----- SOURCE DATA -----
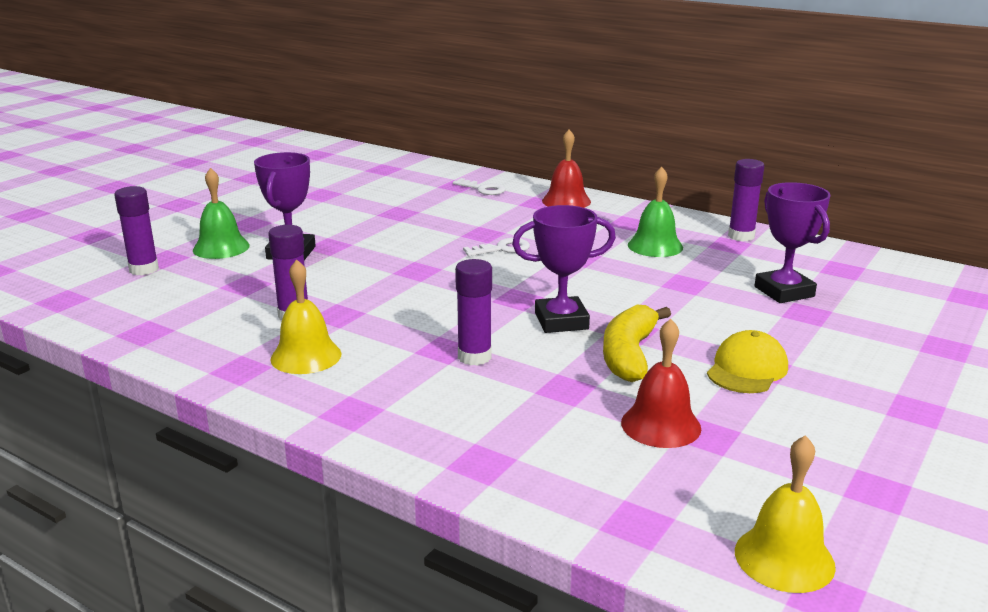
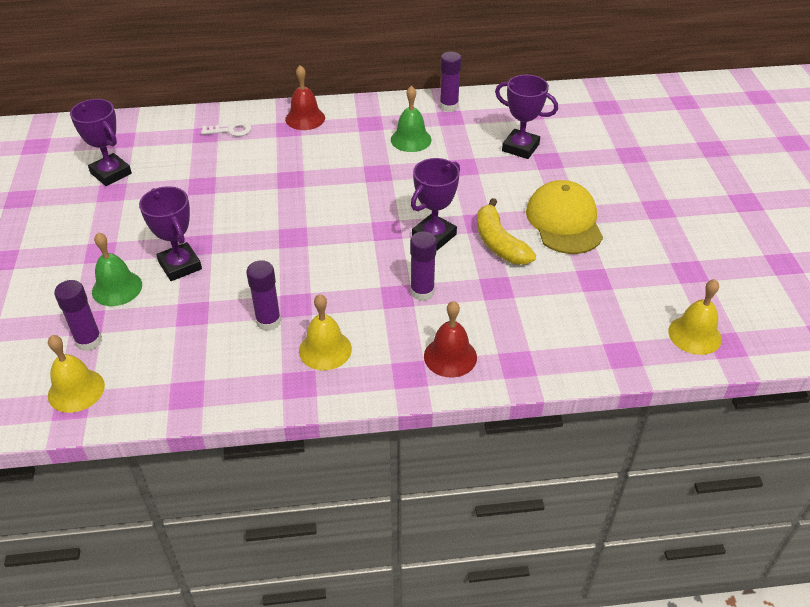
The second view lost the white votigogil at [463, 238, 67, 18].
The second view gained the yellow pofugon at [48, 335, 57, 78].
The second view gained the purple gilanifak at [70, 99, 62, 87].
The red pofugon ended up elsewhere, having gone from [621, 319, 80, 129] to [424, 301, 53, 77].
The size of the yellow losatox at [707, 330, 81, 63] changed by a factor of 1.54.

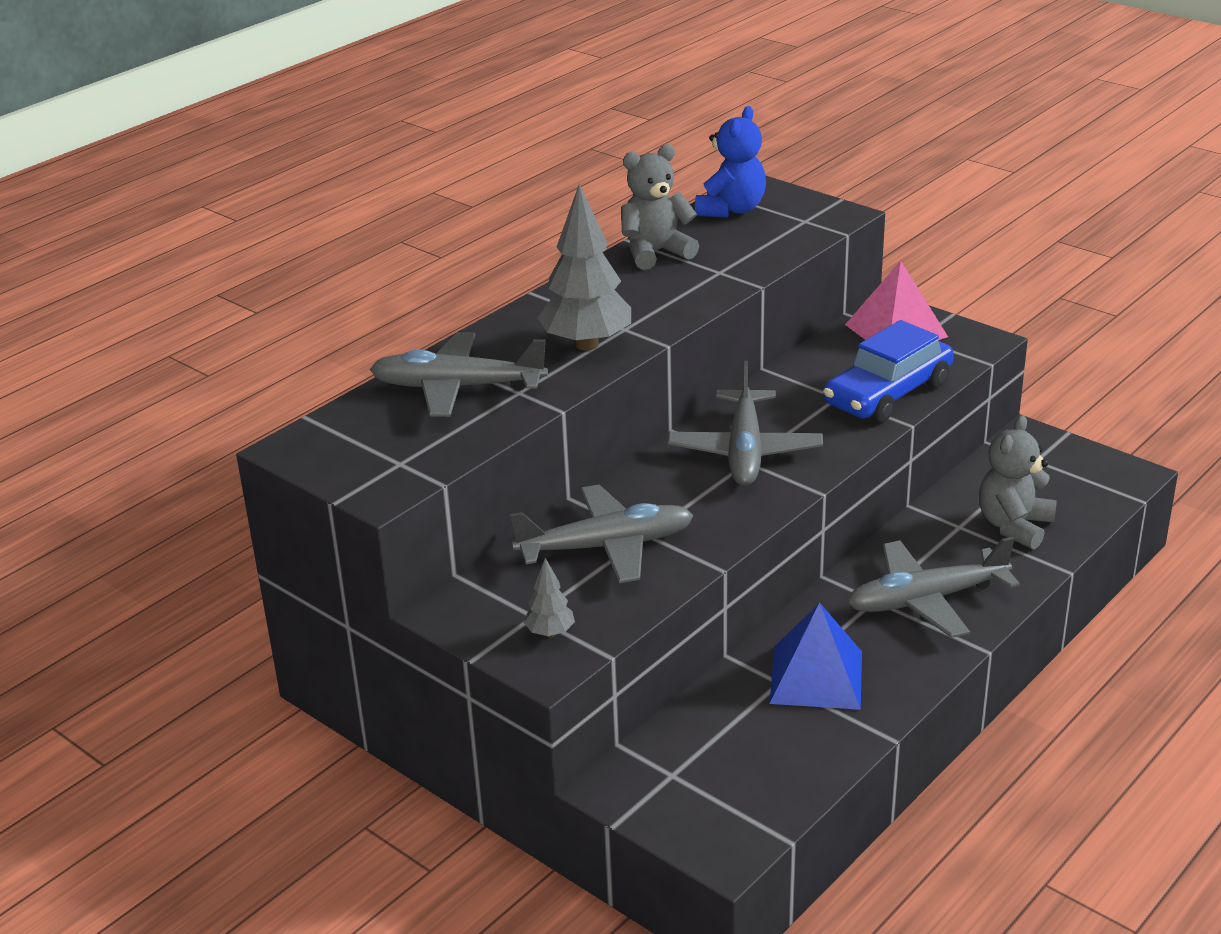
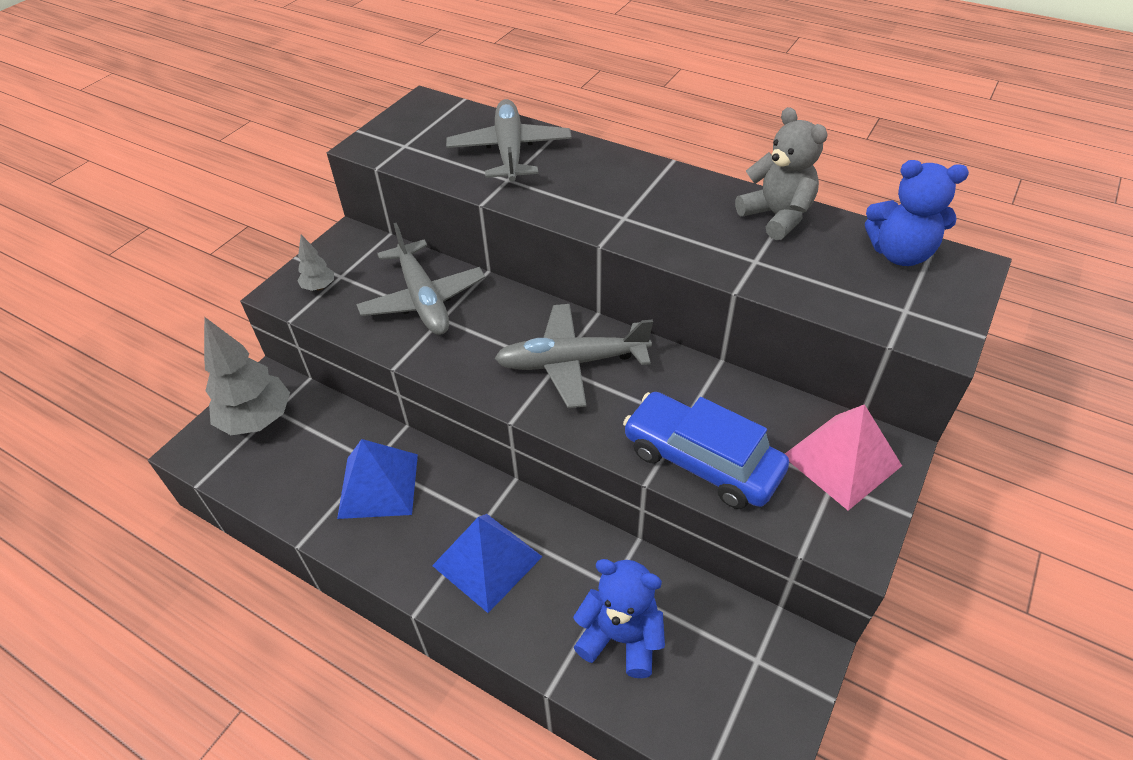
The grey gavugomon ended up elsewhere, having gone from [537, 184, 94, 167] to [204, 317, 86, 118].
Where the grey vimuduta stood at [847, 537, 173, 101], the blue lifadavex came to stand at [432, 514, 111, 99].
What was the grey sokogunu at [979, 415, 78, 134] turned into the blue sokogunu at [573, 559, 92, 119].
-----
WHAT IS REQUIRED =
Repeat all of the data above word for word, minus the pictures.

YOUR SOLUTION =
The second view lost the white votigogil at [463, 238, 67, 18].
The second view gained the yellow pofugon at [48, 335, 57, 78].
The second view gained the purple gilanifak at [70, 99, 62, 87].
The red pofugon ended up elsewhere, having gone from [621, 319, 80, 129] to [424, 301, 53, 77].
The size of the yellow losatox at [707, 330, 81, 63] changed by a factor of 1.54.

The grey gavugomon ended up elsewhere, having gone from [537, 184, 94, 167] to [204, 317, 86, 118].
Where the grey vimuduta stood at [847, 537, 173, 101], the blue lifadavex came to stand at [432, 514, 111, 99].
What was the grey sokogunu at [979, 415, 78, 134] turned into the blue sokogunu at [573, 559, 92, 119].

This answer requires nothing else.